◆ **EXERCISE DESCRIPTION**
Starting at the line that contains "TR1: NPN TIP120", write out every line through the last one in the records below, word for word. Leave out any pictures.

◆ **SUPPLIED MATERIAL**
>>>

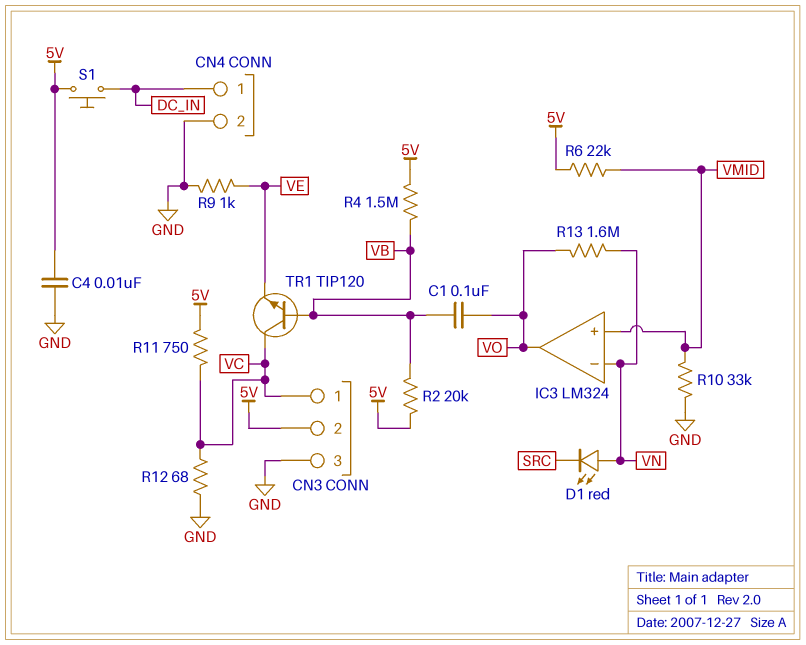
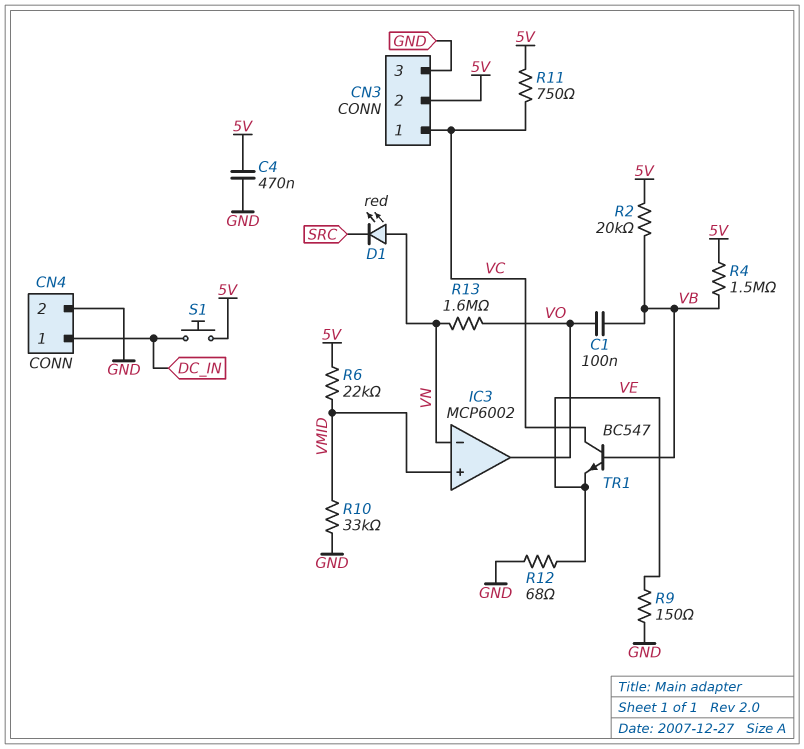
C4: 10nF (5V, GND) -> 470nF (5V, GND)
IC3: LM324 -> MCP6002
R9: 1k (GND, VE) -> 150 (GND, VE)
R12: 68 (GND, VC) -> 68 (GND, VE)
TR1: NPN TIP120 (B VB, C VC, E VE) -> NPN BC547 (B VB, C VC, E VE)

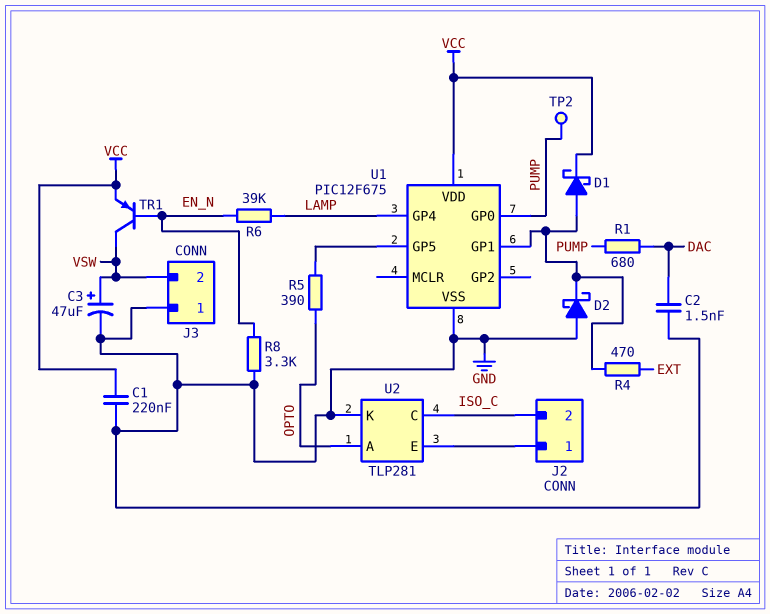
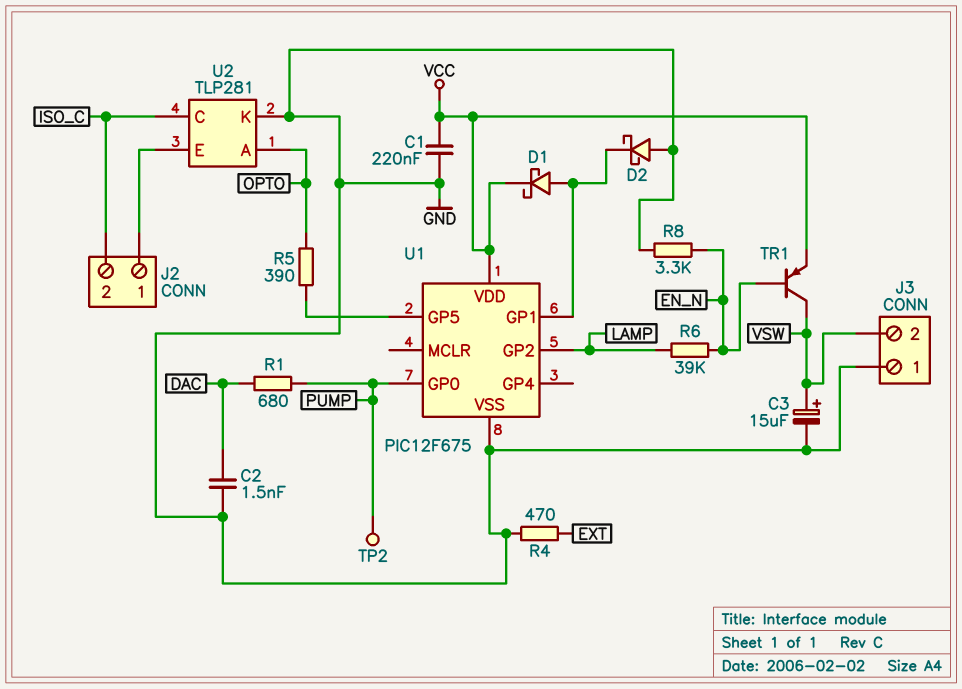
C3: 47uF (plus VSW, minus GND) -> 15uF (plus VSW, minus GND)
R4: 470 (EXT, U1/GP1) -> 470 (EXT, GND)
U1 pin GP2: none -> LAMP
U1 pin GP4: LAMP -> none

<<<

◆ **SOLUTION**
TR1: NPN TIP120 (B VB, C VC, E VE) -> NPN BC547 (B VB, C VC, E VE)

C3: 47uF (plus VSW, minus GND) -> 15uF (plus VSW, minus GND)
R4: 470 (EXT, U1/GP1) -> 470 (EXT, GND)
U1 pin GP2: none -> LAMP
U1 pin GP4: LAMP -> none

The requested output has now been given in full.